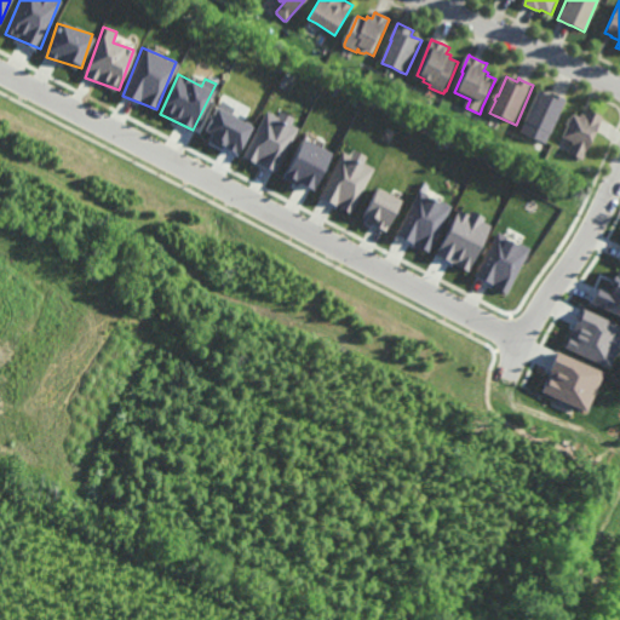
[(551,97),(552,93),(555,95),(564,99),(568,101),(554,135),(552,135),(547,145),(522,133),(527,122),(541,91),(547,93),(550,95),(549,96),(551,97)]
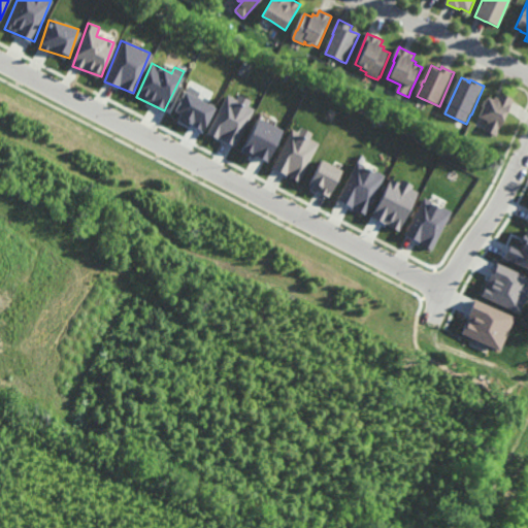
[(202,130),(215,107),(184,92),(171,114),(202,130)]
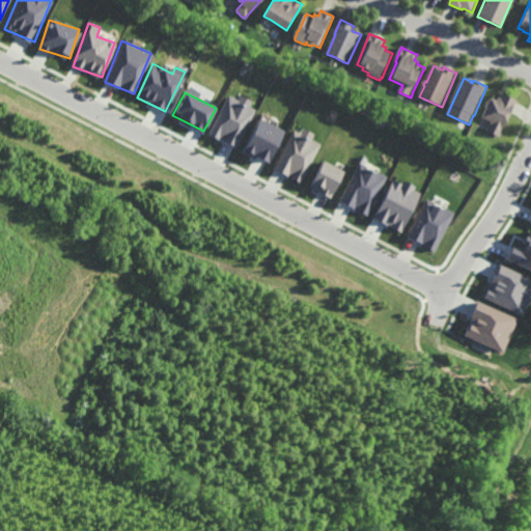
[(514,100),(514,101),(509,111),(513,112),(513,113),(501,138),(487,132),(488,131),(493,122),(483,118),(491,103),(493,99),(497,101),(498,102),(500,98),(502,99),(504,94),(514,100)]
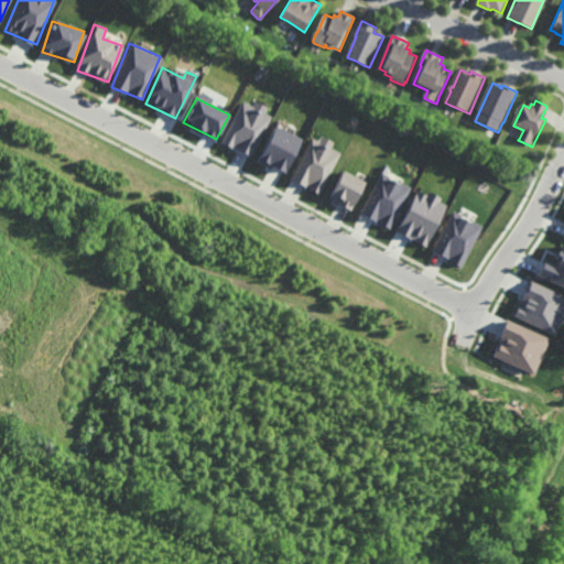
[(272,112),(253,102),(251,106),(241,101),(220,142),(249,156),(272,112)]
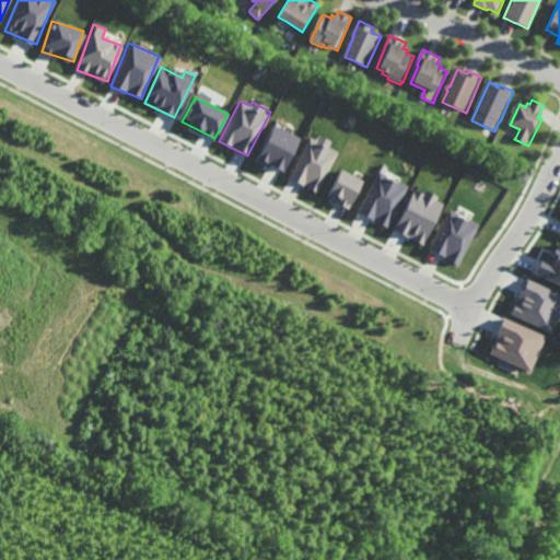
[(282,173),(299,138),(272,125),(255,160),(282,173)]
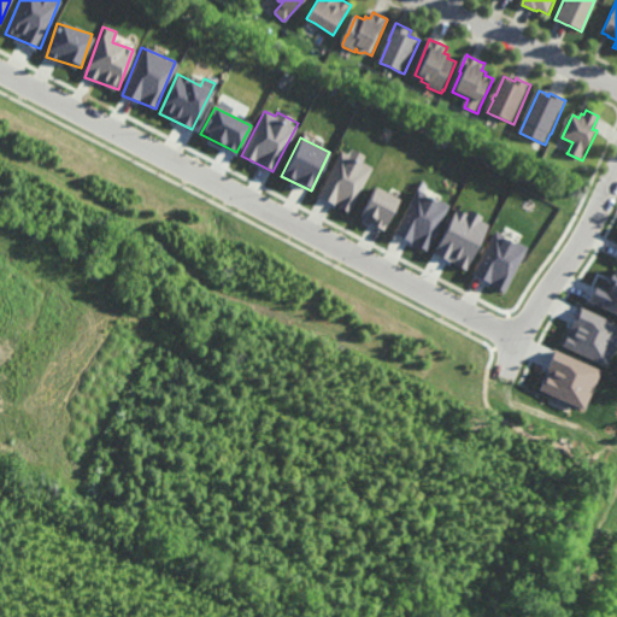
[(340,151),(317,197),(351,212),(372,166),(362,162),(365,156),(352,148),(348,154),(340,151)]
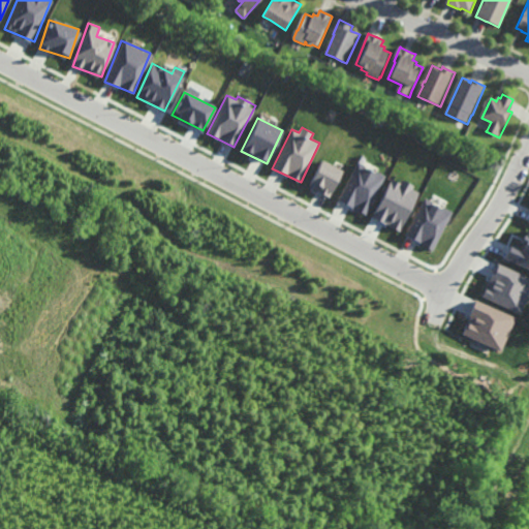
[(341,168),(319,160),(309,189),(331,196),(341,168)]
━━━━━━━━━━━━━━━━
# Task
Write the listing out in full, exactly; no images.

# Task solution
[(551,97),(552,93),(555,95),(564,99),(568,101),(554,135),(552,135),(547,145),(522,133),(527,122),(541,91),(547,93),(550,95),(549,96),(551,97)]
[(202,130),(215,107),(184,92),(171,114),(202,130)]
[(514,100),(514,101),(509,111),(513,112),(513,113),(501,138),(487,132),(488,131),(493,122),(483,118),(491,103),(493,99),(497,101),(498,102),(500,98),(502,99),(504,94),(514,100)]
[(272,112),(253,102),(251,106),(241,101),(220,142),(249,156),(272,112)]
[(282,173),(299,138),(272,125),(255,160),(282,173)]
[(340,151),(317,197),(351,212),(372,166),(362,162),(365,156),(352,148),(348,154),(340,151)]
[(341,168),(319,160),(309,189),(331,196),(341,168)]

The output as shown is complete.